EXERCISE:
Return only the stretch of the material below that begins with the line containing "delete: gomme [gris] 264,546" and ends with the line containing "move: poêle [vert]", exactly; both of those lines belong to it.

INPUT DATA:

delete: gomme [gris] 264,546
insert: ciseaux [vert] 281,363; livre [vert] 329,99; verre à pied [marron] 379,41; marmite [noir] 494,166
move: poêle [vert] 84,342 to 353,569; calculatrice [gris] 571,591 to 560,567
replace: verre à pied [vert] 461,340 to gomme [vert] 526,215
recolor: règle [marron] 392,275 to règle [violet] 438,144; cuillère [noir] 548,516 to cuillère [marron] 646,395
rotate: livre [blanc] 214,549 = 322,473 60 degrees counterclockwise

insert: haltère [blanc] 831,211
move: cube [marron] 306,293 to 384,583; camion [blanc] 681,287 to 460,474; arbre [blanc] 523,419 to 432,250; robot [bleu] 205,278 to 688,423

...

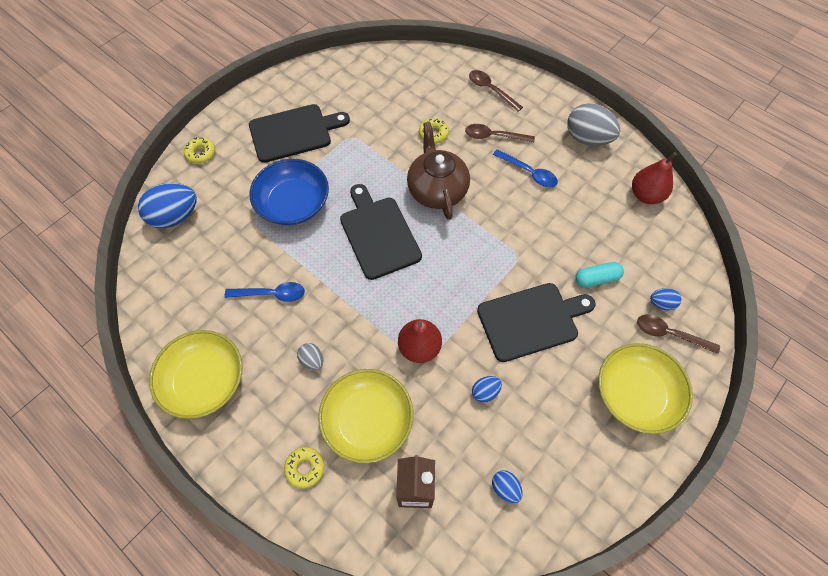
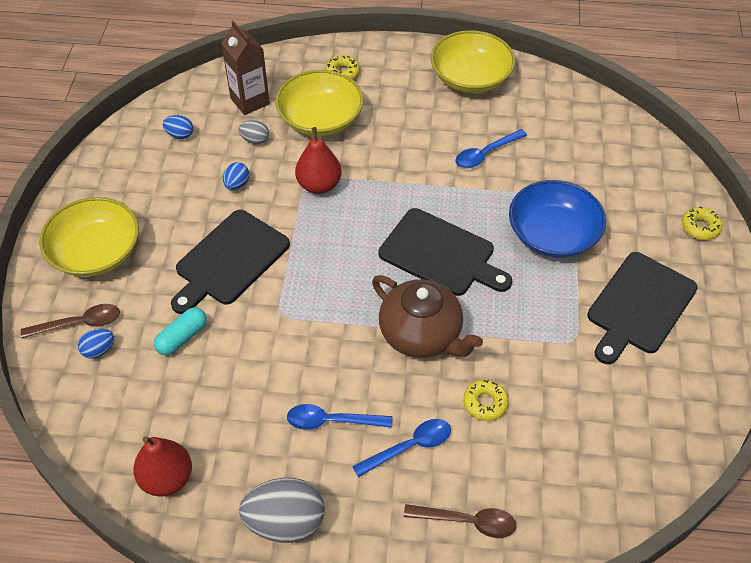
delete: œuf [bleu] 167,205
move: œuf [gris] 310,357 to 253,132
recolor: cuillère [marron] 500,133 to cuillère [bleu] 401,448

EXPECTED ANSWER:
delete: gomme [gris] 264,546
insert: ciseaux [vert] 281,363; livre [vert] 329,99; verre à pied [marron] 379,41; marmite [noir] 494,166
move: poêle [vert] 84,342 to 353,569; calculatrice [gris] 571,591 to 560,567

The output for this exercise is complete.